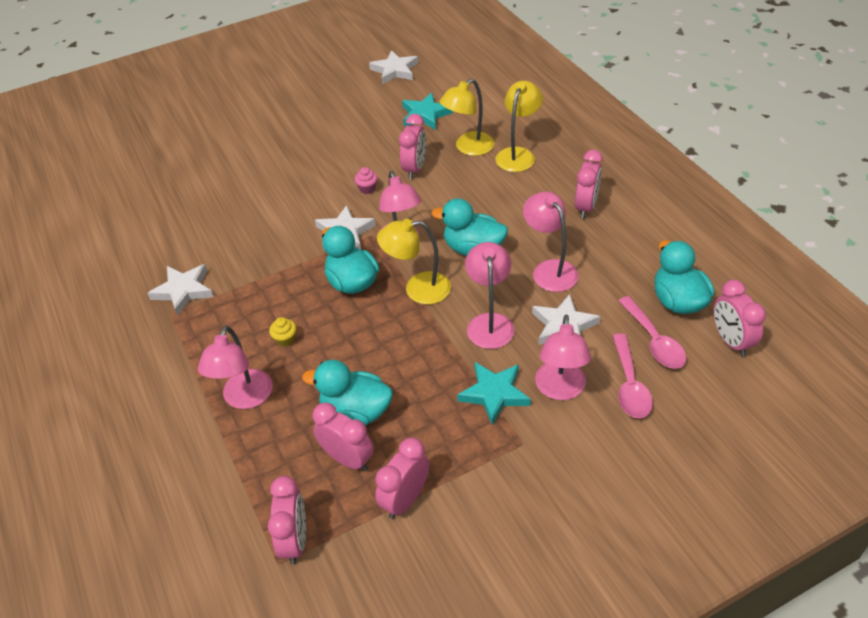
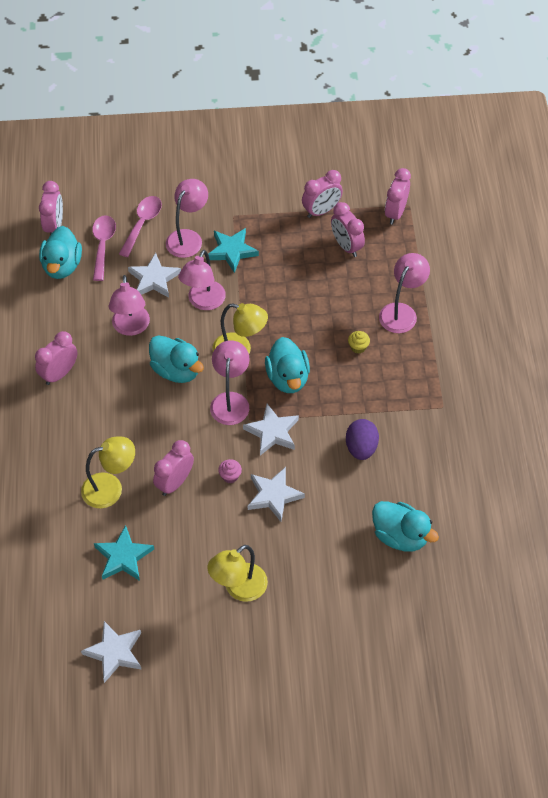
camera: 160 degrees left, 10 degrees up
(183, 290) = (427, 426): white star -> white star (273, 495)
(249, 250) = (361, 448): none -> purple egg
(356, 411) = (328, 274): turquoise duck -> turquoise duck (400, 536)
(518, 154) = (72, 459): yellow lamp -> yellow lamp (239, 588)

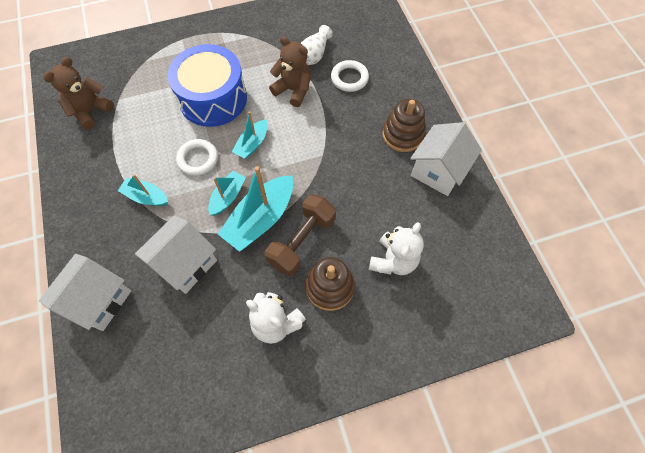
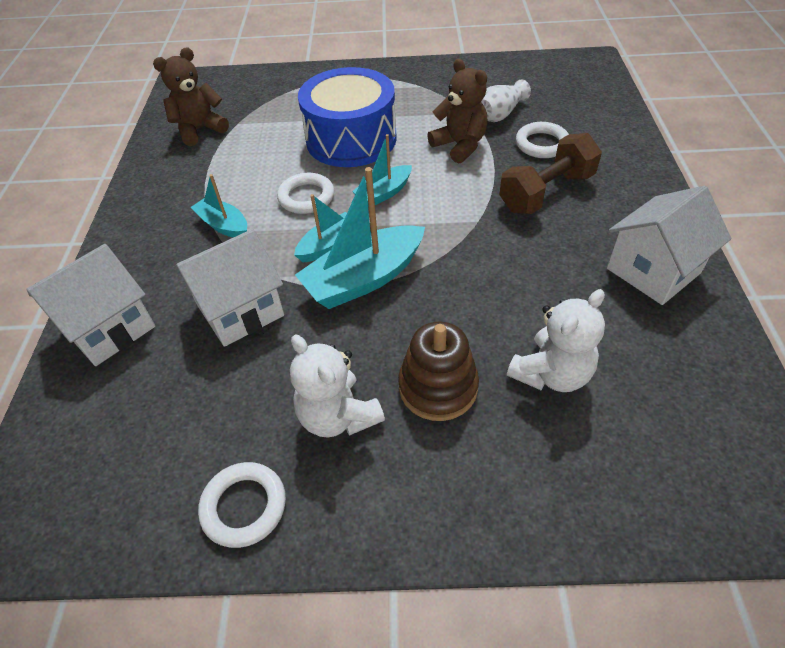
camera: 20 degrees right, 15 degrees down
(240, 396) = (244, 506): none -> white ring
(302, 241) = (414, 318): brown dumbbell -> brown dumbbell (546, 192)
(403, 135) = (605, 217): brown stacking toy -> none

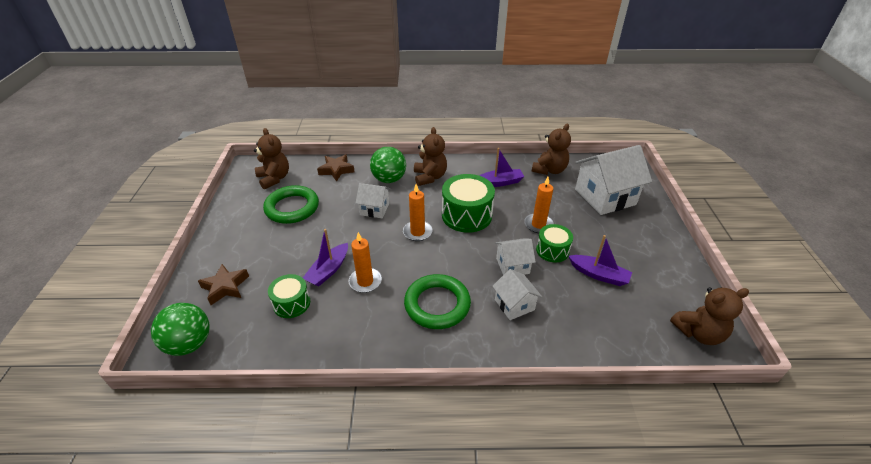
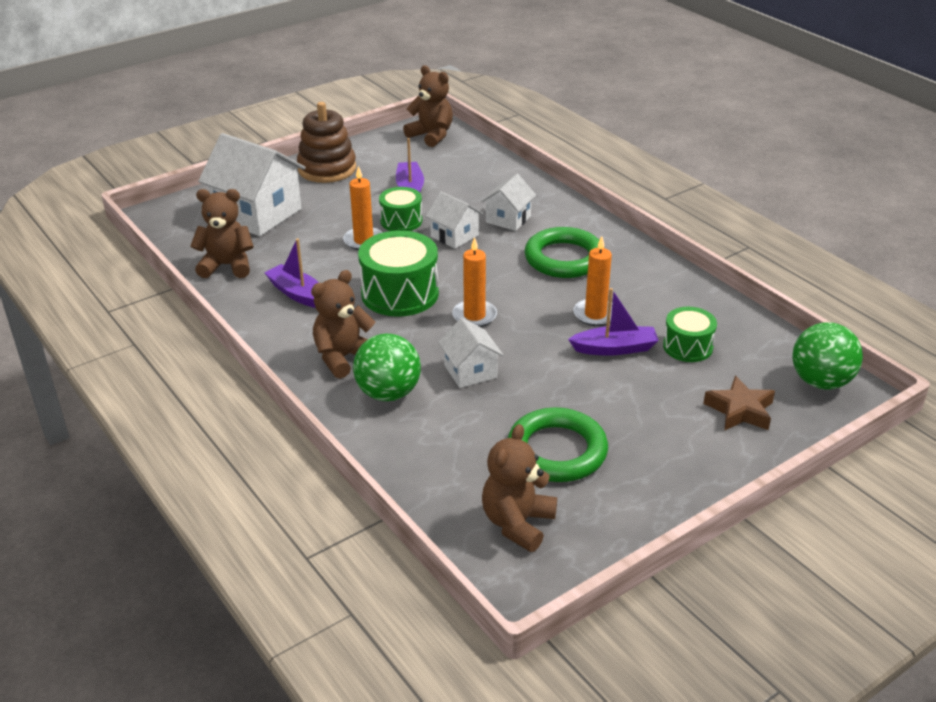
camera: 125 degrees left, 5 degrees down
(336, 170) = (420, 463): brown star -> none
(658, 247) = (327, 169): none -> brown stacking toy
========================================
## Task prompt
Print the records above verbatim, pictures excluded.

## Your solution
camera: 160 degrees left, 10 degrees up
(183, 290) = (427, 426): white star -> white star (273, 495)
(249, 250) = (361, 448): none -> purple egg
(356, 411) = (328, 274): turquoise duck -> turquoise duck (400, 536)
(518, 154) = (72, 459): yellow lamp -> yellow lamp (239, 588)

camera: 20 degrees right, 15 degrees down
(240, 396) = (244, 506): none -> white ring
(302, 241) = (414, 318): brown dumbbell -> brown dumbbell (546, 192)
(403, 135) = (605, 217): brown stacking toy -> none

camera: 125 degrees left, 5 degrees down
(336, 170) = (420, 463): brown star -> none
(658, 247) = (327, 169): none -> brown stacking toy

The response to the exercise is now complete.